**DATA PROVIDED**
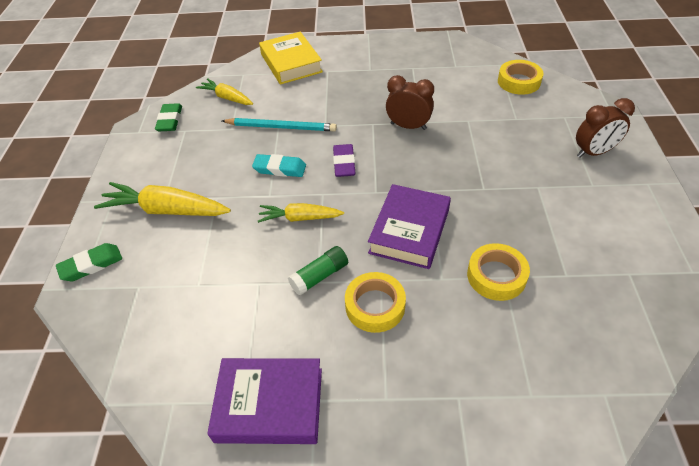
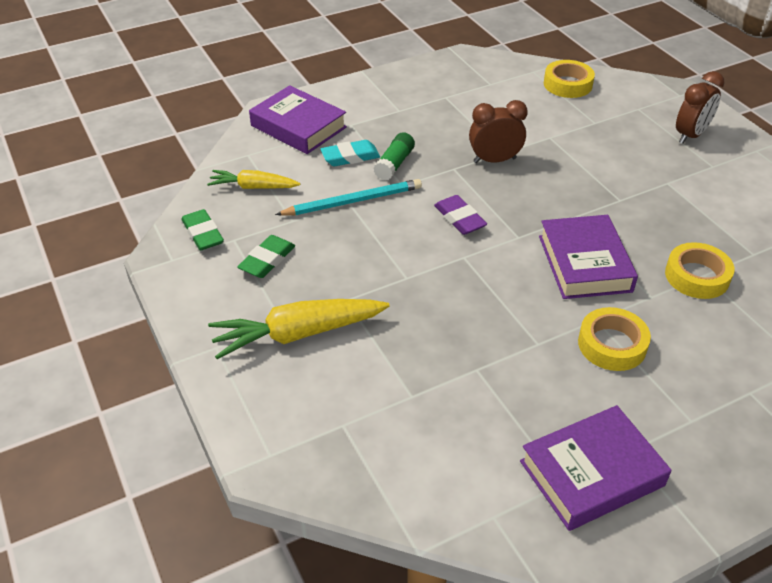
camera: 30 degrees left, 5 degrees down
(91, 265) = (262, 425): green eraser -> green eraser (267, 260)
(280, 169) = (393, 246): turquoise eraser -> turquoise eraser (350, 157)
(291, 63) = (298, 126): yellow book -> purple book
(300, 218) = (462, 289): yellow carrot -> none
(320, 276) = (534, 338): green glue stick -> green glue stick (394, 164)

**WORK TO COMPLETE**
An exact reprint of every record is required, with the pictures omitted.

**SOLVED EXERCISE**
camera: 30 degrees left, 5 degrees down
(91, 265) = (262, 425): green eraser -> green eraser (267, 260)
(280, 169) = (393, 246): turquoise eraser -> turquoise eraser (350, 157)
(291, 63) = (298, 126): yellow book -> purple book
(300, 218) = (462, 289): yellow carrot -> none
(320, 276) = (534, 338): green glue stick -> green glue stick (394, 164)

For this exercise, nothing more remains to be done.